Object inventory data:
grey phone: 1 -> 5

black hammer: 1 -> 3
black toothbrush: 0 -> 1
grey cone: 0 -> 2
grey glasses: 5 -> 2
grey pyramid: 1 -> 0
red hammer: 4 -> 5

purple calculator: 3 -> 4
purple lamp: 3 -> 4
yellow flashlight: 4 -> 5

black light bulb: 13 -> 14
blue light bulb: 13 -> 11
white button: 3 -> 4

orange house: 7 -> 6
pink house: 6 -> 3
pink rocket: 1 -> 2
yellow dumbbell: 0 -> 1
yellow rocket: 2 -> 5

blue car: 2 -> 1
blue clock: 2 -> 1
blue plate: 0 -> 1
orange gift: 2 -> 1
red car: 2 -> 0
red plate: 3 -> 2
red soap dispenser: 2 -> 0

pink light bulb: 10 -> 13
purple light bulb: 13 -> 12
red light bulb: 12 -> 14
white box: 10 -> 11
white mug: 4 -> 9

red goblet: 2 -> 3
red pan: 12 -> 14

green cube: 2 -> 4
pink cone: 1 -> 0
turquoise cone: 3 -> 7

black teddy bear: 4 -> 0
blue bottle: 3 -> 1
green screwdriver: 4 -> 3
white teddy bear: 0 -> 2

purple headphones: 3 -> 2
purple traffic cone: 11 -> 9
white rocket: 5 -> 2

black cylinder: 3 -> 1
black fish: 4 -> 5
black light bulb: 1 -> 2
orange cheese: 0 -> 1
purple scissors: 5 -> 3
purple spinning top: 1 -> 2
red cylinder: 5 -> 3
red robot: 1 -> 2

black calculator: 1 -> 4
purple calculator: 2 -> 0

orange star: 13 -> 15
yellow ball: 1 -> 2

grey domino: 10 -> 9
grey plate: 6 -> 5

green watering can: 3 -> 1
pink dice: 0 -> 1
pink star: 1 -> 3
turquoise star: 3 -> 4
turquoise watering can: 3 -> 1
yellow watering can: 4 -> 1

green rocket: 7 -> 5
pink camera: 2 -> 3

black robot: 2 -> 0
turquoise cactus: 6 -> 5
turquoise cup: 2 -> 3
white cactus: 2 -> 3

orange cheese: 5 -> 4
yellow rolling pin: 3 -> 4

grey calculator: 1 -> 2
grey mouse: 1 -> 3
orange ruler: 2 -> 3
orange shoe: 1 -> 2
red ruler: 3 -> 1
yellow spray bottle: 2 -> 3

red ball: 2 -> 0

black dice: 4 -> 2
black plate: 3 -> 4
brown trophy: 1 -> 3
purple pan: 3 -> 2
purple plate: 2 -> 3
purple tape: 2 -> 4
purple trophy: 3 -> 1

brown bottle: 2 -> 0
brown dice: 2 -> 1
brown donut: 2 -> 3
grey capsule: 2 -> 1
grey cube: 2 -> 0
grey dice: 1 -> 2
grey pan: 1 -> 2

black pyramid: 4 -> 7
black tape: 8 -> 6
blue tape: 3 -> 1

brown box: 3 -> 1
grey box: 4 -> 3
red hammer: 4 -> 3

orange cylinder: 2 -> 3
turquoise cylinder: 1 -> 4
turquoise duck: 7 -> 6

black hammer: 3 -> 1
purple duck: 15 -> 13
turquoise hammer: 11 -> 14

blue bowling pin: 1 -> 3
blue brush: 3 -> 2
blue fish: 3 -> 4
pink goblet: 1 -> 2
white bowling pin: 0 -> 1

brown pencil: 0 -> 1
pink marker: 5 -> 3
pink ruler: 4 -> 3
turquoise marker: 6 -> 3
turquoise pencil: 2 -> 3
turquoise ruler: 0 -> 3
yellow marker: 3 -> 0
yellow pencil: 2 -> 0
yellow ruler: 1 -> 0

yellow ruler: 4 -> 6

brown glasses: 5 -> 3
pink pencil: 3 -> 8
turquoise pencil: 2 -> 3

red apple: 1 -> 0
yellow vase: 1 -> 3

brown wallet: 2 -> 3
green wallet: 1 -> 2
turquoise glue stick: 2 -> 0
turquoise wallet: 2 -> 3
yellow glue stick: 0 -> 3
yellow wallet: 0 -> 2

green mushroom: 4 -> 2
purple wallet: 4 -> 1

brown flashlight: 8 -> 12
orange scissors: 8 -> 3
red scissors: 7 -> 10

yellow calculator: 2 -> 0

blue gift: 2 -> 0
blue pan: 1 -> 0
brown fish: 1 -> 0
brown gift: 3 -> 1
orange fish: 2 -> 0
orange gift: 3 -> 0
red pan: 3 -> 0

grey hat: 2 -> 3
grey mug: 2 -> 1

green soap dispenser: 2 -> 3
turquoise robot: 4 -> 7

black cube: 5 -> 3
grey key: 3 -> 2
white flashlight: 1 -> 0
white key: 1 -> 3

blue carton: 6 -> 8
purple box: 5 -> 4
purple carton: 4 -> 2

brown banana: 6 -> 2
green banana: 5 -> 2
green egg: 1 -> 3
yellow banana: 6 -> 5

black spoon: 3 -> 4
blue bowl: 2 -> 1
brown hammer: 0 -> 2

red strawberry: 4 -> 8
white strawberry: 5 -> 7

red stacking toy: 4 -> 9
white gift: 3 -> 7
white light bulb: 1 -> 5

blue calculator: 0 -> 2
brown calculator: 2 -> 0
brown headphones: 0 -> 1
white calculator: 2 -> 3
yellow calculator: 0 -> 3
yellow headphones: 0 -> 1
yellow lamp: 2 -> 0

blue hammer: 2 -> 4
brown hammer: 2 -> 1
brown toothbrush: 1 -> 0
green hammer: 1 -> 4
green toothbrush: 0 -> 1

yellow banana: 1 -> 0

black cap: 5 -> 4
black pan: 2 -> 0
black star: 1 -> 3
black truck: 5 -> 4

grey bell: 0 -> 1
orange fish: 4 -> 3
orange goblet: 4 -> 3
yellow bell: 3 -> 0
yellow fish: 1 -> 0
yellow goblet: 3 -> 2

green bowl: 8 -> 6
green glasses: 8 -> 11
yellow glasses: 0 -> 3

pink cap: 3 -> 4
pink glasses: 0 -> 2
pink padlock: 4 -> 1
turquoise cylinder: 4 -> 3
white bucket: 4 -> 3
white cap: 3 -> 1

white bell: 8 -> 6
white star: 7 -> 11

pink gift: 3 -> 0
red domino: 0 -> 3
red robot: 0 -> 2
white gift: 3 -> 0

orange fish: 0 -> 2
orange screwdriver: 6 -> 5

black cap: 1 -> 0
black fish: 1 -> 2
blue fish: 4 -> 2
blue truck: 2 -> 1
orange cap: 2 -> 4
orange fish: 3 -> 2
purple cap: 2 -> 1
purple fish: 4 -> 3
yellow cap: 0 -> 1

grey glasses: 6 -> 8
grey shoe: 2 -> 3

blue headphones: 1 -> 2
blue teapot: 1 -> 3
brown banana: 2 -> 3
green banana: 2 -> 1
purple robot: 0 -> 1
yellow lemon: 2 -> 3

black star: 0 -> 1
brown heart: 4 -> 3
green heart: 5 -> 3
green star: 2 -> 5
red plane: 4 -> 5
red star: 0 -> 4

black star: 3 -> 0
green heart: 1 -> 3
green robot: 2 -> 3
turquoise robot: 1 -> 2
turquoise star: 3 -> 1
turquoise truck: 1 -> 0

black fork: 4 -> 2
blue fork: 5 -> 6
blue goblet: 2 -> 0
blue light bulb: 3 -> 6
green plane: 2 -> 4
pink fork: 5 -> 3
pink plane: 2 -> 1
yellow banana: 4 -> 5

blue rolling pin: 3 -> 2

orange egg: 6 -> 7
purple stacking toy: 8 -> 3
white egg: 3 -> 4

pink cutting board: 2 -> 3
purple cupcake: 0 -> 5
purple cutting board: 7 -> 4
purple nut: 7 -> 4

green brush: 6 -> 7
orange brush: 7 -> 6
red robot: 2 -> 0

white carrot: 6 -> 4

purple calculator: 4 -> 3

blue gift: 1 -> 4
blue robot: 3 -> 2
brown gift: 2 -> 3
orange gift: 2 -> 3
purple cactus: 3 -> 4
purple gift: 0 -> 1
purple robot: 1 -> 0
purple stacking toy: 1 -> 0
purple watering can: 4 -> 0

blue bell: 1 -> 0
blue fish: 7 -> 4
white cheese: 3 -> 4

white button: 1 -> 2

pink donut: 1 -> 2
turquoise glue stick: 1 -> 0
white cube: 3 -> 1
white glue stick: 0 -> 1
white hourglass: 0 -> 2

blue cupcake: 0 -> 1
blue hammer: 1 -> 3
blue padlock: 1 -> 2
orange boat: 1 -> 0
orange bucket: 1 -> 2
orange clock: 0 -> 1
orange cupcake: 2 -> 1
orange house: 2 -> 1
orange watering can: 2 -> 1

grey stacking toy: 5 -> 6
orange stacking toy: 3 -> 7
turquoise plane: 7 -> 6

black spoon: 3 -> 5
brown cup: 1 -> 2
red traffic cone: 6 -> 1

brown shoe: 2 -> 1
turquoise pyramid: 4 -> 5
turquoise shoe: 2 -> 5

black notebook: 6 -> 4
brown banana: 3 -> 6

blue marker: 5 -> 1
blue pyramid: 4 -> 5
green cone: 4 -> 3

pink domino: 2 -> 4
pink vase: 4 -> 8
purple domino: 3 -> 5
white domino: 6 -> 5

#### WHAT NEEDS TO BE DONE:
Copy, exactly and only, the lines above that begin with the one containing "blue bottle: 3 -> 1" and finish with the one containing "grey domino: 10 -> 9".

#### SOLUTION TO THIS EXERCISE:
blue bottle: 3 -> 1
green screwdriver: 4 -> 3
white teddy bear: 0 -> 2

purple headphones: 3 -> 2
purple traffic cone: 11 -> 9
white rocket: 5 -> 2

black cylinder: 3 -> 1
black fish: 4 -> 5
black light bulb: 1 -> 2
orange cheese: 0 -> 1
purple scissors: 5 -> 3
purple spinning top: 1 -> 2
red cylinder: 5 -> 3
red robot: 1 -> 2

black calculator: 1 -> 4
purple calculator: 2 -> 0

orange star: 13 -> 15
yellow ball: 1 -> 2

grey domino: 10 -> 9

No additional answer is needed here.